[Saved data entries]
---
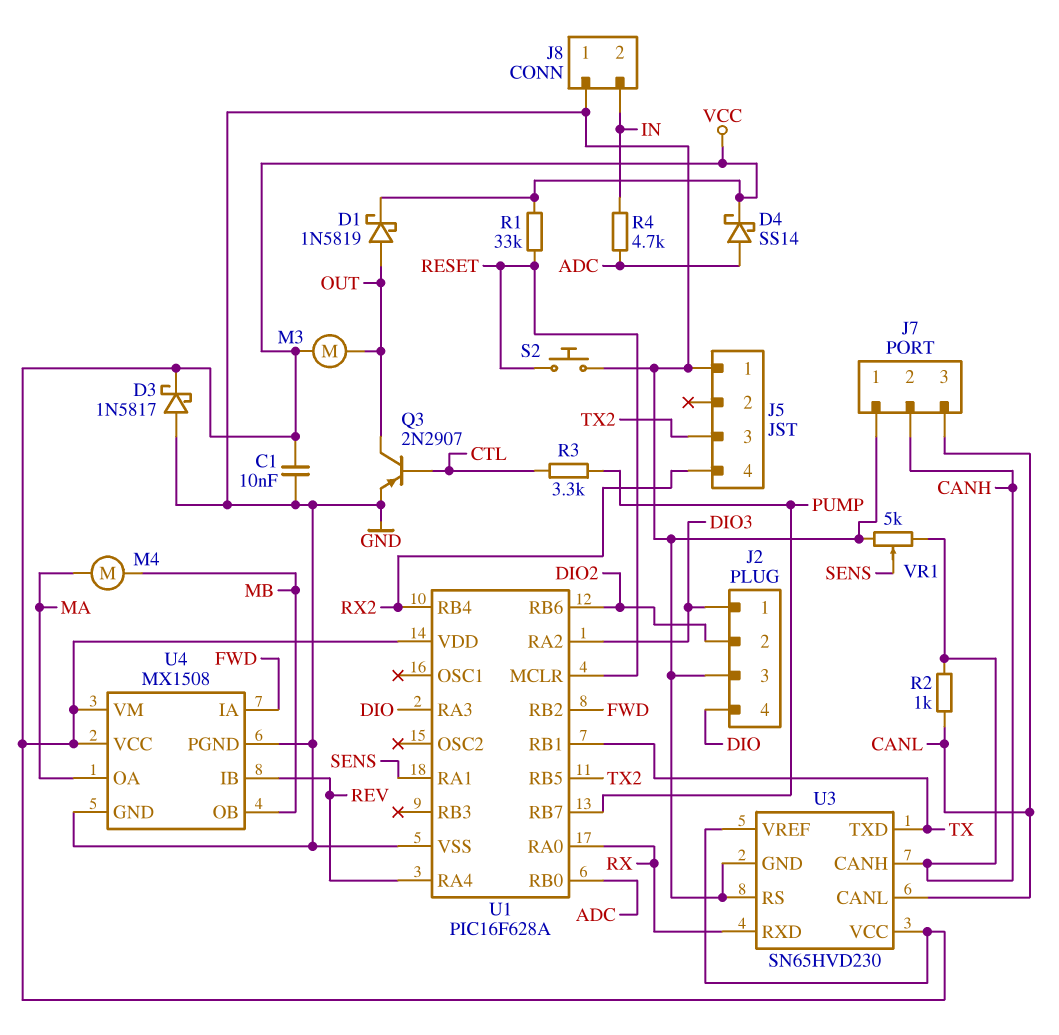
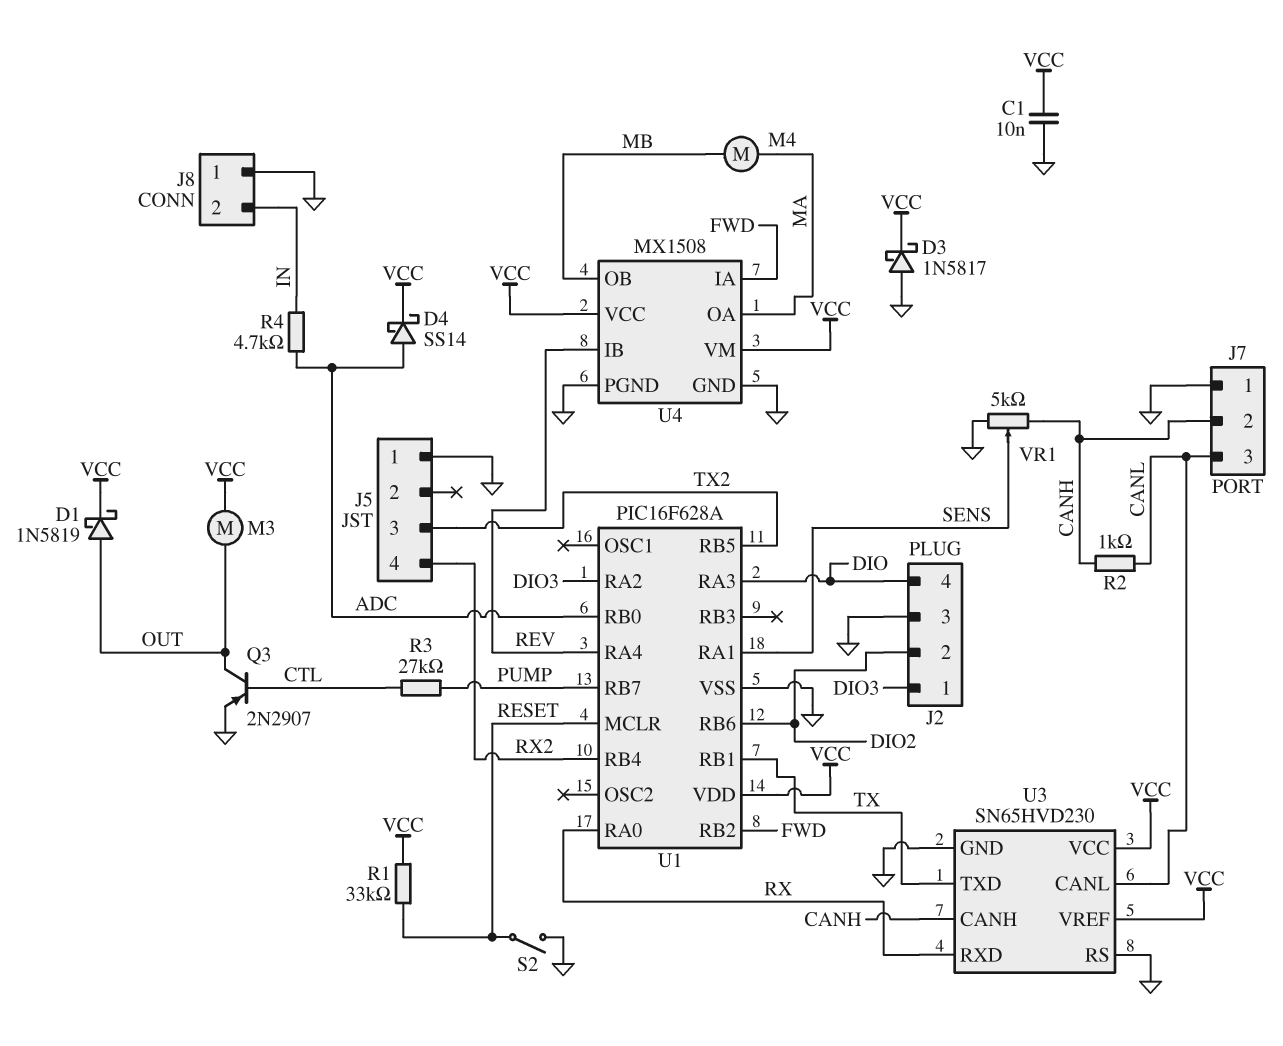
R3: 3.3k (CTL, PUMP) -> 27k (CTL, PUMP)
S2: button (GND, RESET) -> switch (GND, RESET)

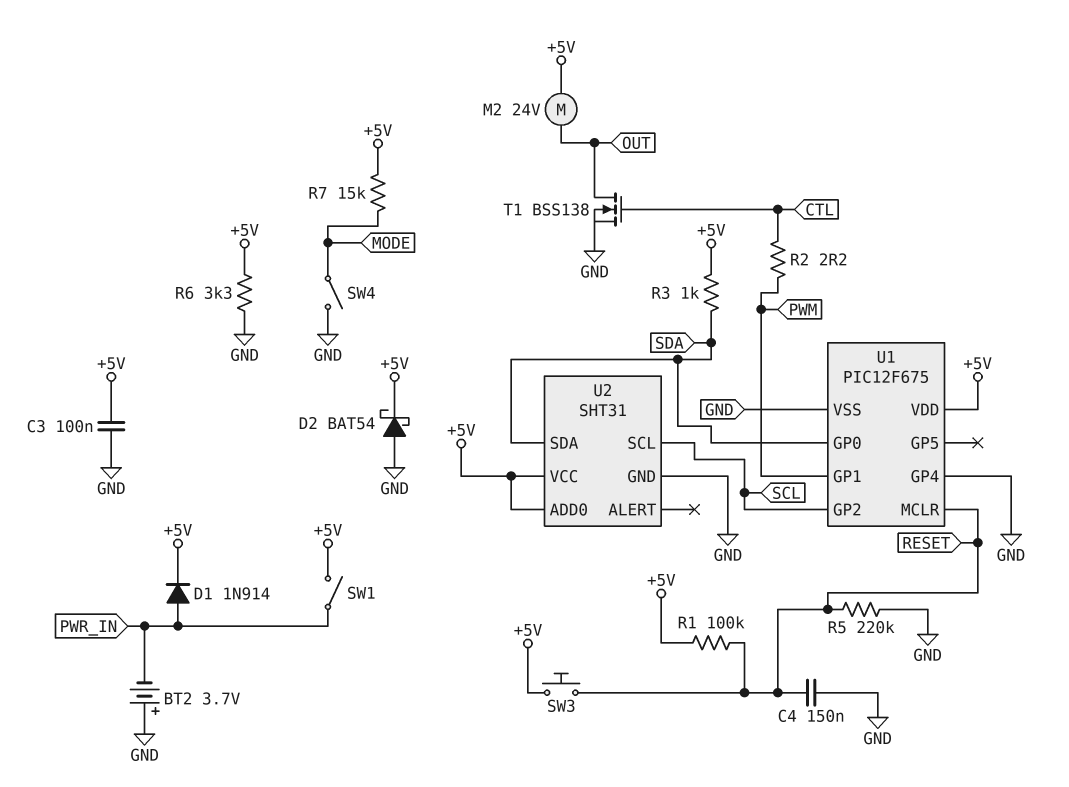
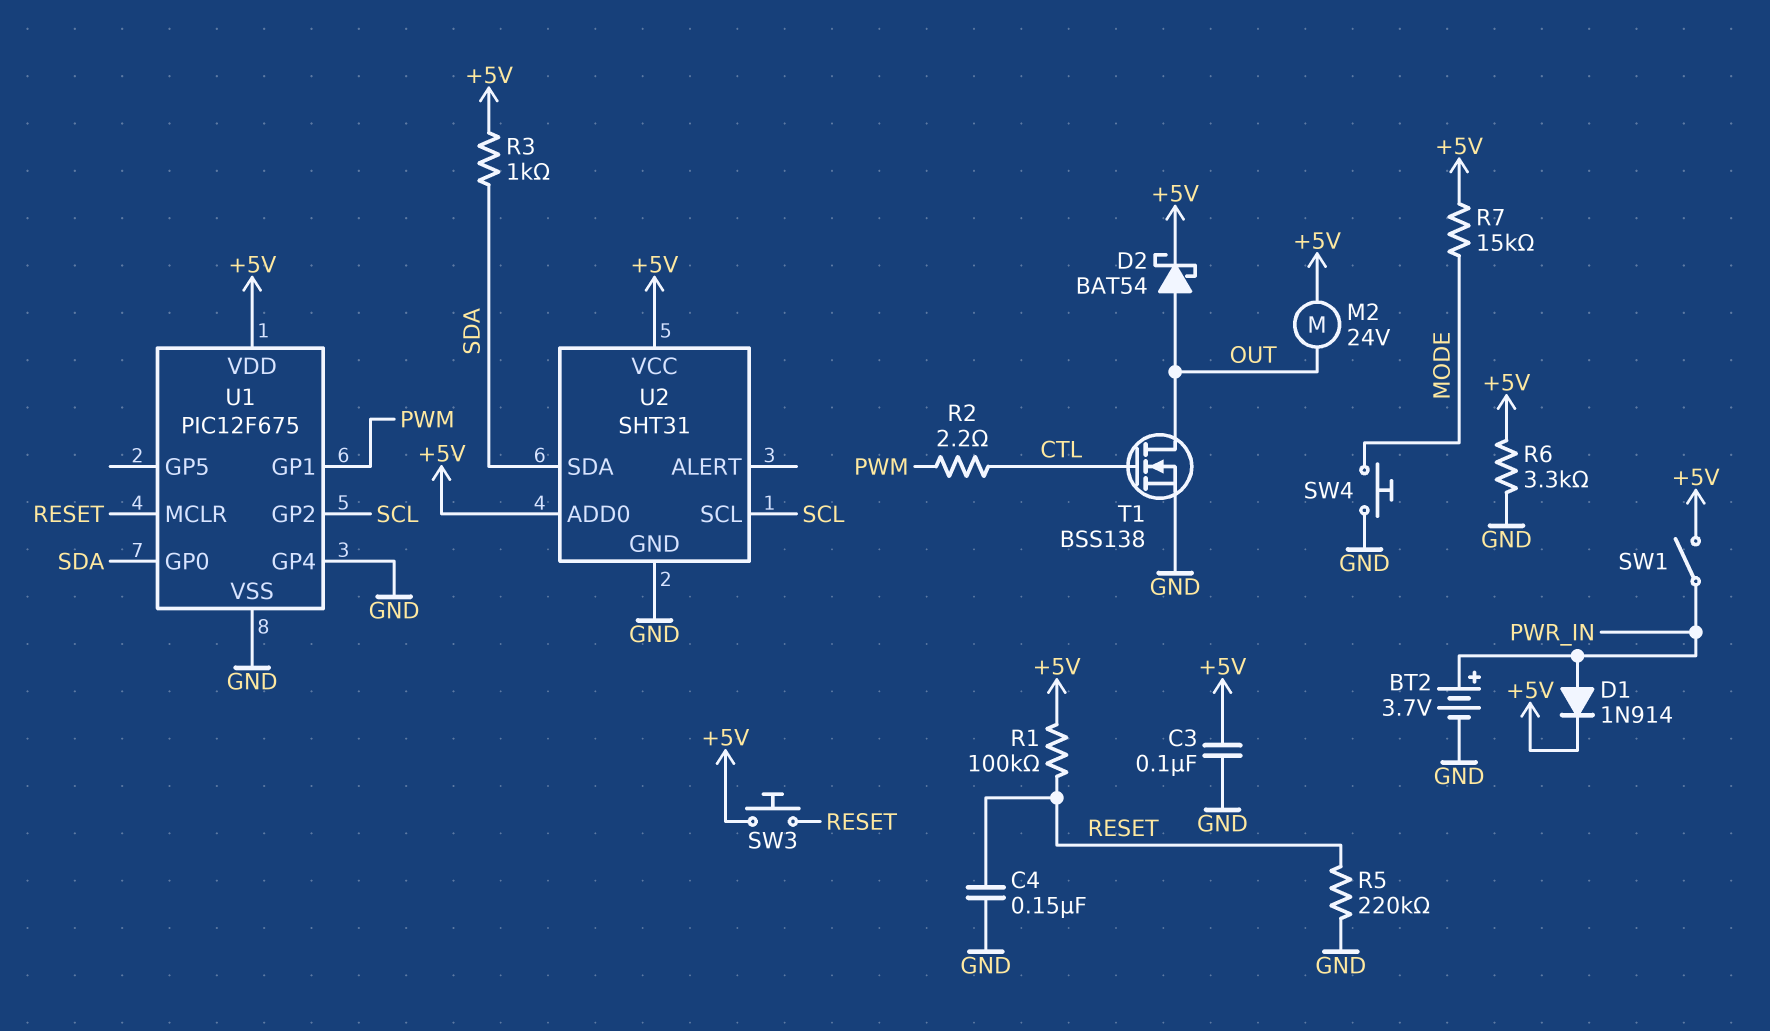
BT2: 3.7V (plus GND, minus PWR_IN) -> 3.7V (plus PWR_IN, minus GND)
D2: schottky BAT54 (A GND, K +5V) -> schottky BAT54 (A OUT, K +5V)
SW4: switch (GND, MODE) -> button (GND, MODE)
---
▶ **INSTRUCTIONS TO FOLLOW**: Return, from the entries, each line that holds "switch".

▶ **RESULT OF THE TASK**:
S2: button (GND, RESET) -> switch (GND, RESET)
SW4: switch (GND, MODE) -> button (GND, MODE)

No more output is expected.